INFORMATION:
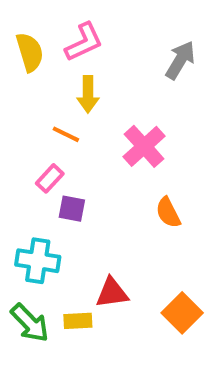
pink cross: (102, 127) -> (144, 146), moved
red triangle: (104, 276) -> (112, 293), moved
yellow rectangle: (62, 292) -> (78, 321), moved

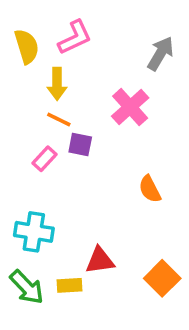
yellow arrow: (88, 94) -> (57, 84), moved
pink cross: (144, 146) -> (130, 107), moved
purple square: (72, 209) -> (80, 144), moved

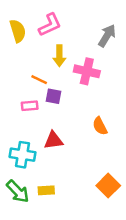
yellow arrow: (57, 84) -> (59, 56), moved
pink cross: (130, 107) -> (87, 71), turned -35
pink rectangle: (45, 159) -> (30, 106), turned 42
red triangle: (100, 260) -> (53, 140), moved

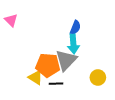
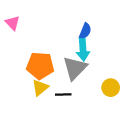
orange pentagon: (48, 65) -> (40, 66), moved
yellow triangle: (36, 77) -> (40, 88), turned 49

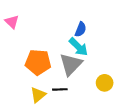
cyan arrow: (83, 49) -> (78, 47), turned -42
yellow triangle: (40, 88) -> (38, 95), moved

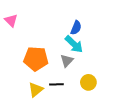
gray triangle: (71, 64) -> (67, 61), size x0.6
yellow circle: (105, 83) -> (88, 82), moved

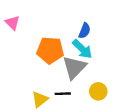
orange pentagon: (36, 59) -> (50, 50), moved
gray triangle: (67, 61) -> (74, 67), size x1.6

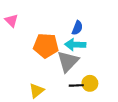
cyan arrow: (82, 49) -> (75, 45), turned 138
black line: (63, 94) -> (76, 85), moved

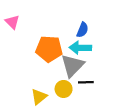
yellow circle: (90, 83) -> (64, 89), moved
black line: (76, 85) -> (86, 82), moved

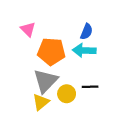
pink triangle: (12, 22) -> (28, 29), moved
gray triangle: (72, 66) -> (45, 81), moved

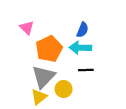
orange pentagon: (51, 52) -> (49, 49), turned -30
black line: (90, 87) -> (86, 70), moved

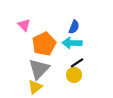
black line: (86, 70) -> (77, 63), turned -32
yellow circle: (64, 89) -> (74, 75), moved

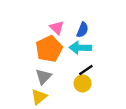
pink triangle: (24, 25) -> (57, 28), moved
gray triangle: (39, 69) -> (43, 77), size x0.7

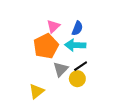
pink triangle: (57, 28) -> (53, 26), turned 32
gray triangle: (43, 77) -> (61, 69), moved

* * *

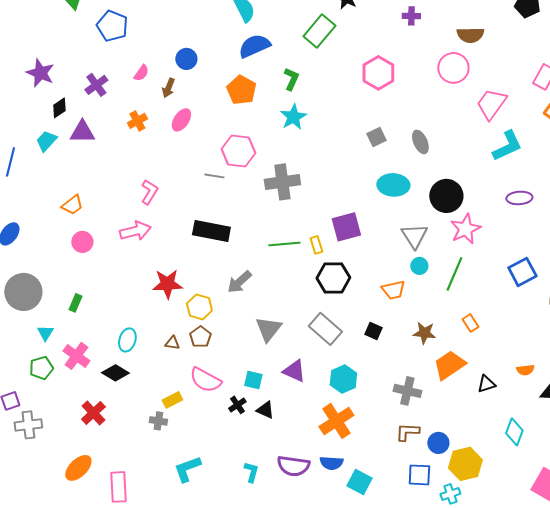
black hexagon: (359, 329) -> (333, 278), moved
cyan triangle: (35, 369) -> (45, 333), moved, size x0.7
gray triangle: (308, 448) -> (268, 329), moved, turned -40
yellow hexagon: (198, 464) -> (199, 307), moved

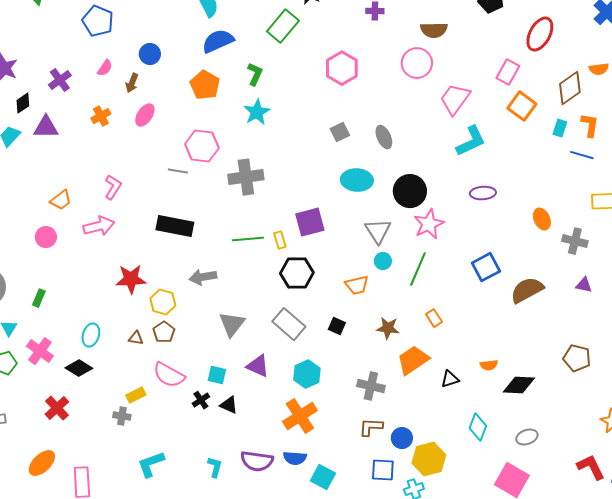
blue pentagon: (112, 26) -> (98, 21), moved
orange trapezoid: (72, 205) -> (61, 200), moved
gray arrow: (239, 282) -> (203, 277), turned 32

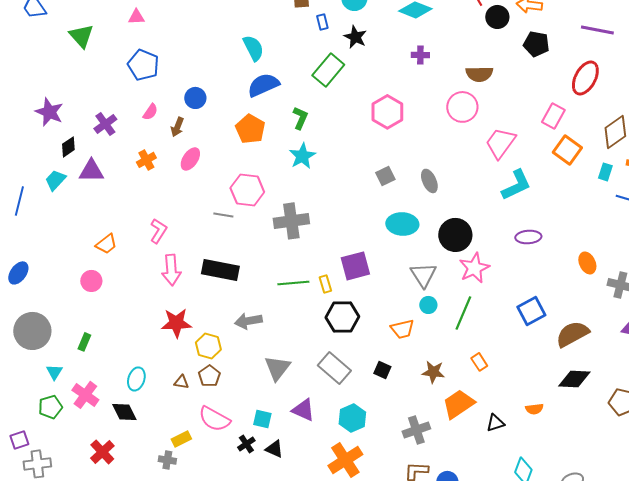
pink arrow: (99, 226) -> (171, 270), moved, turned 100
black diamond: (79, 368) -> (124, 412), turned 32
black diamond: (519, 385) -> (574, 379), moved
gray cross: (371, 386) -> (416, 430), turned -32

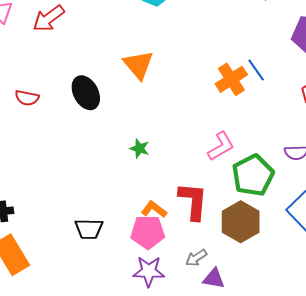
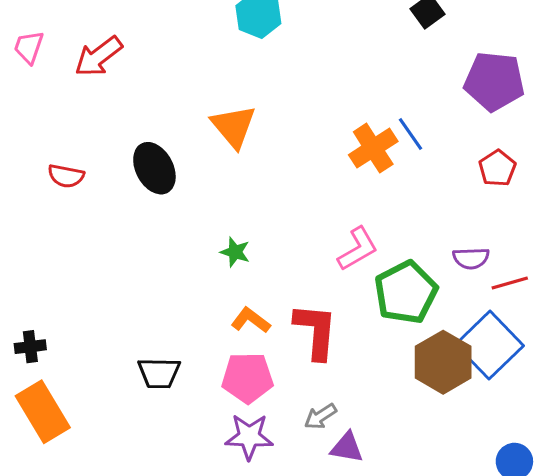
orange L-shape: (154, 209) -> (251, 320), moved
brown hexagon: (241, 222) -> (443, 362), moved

* * *

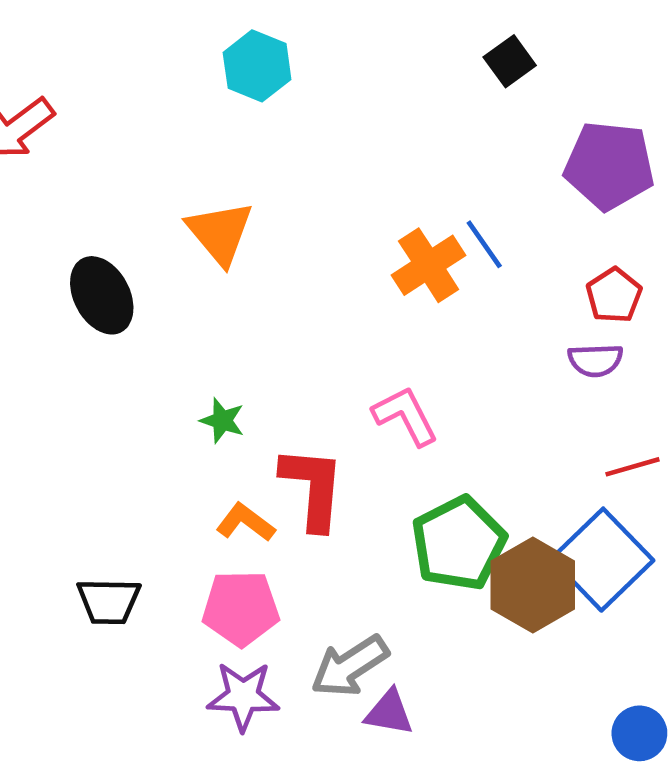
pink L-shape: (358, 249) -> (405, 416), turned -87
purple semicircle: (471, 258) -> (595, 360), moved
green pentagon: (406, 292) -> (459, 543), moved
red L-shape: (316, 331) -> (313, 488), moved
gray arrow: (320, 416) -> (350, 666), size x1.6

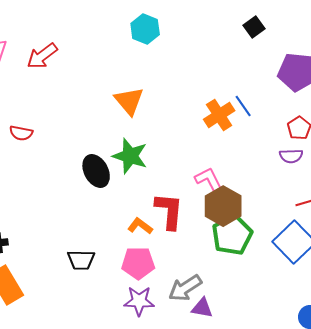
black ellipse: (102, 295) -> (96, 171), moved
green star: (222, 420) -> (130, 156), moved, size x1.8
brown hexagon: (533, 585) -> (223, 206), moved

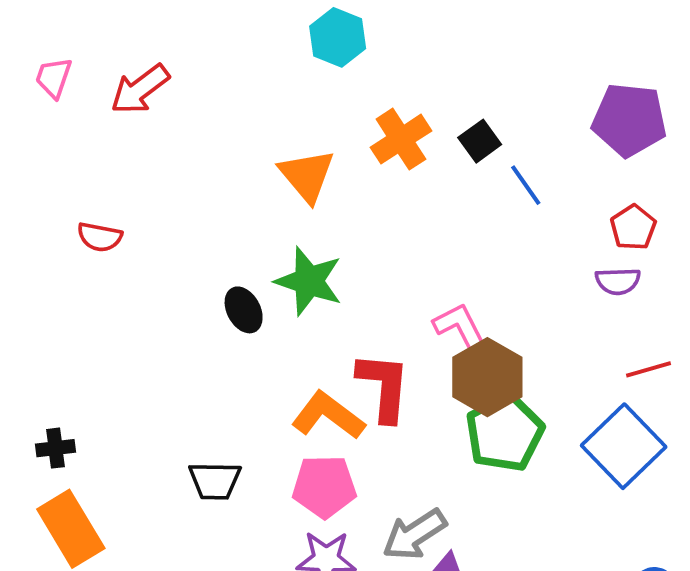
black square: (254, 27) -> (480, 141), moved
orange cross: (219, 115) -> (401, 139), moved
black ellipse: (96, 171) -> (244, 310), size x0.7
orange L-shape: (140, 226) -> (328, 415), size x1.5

EXERCISE DIRECTIONS: Transcribe, word for word, the lines of the listing above from the one that contains "black ellipse: (102, 295) -> (96, 171), moved" through the one that contains "orange L-shape: (140, 226)", keeping both ends and dropping the pictures.

EXERCISE OUTPUT:
black ellipse: (102, 295) -> (96, 171), moved
green star: (222, 420) -> (130, 156), moved, size x1.8
brown hexagon: (533, 585) -> (223, 206), moved

black square: (254, 27) -> (480, 141), moved
orange cross: (219, 115) -> (401, 139), moved
black ellipse: (96, 171) -> (244, 310), size x0.7
orange L-shape: (140, 226) -> (328, 415), size x1.5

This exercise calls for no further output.